THE DATA:

◇ ◇ ◇

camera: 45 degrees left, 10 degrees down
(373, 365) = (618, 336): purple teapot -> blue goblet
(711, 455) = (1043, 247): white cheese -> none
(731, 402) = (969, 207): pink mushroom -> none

◇ ◇ ◇

TASK REQUIREMENTS: Without omission, retype the full listing shown above.

RESULT FOR THIS EXERCISE:
camera: 45 degrees left, 10 degrees down
(373, 365) = (618, 336): purple teapot -> blue goblet
(711, 455) = (1043, 247): white cheese -> none
(731, 402) = (969, 207): pink mushroom -> none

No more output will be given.